Try it -> From the line containing "new: taza [marrón]" to the end of the records below, output each line exactly; include both ends and nothing else.

(Scene difference descriptions)
▽
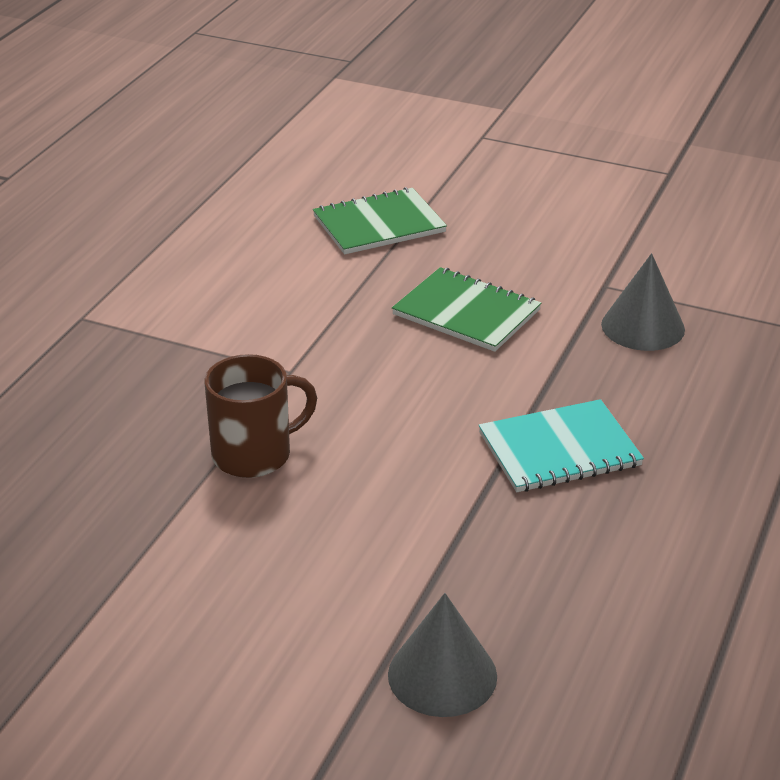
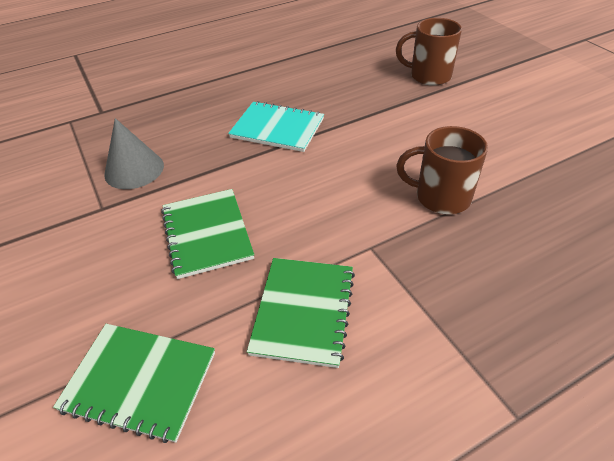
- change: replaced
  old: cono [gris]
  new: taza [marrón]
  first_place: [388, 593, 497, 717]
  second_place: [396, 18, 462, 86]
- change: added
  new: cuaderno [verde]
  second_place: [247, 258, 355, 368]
△
Output of the exercise ->
  new: taza [marrón]
  first_place: [388, 593, 497, 717]
  second_place: [396, 18, 462, 86]
- change: added
  new: cuaderno [verde]
  second_place: [247, 258, 355, 368]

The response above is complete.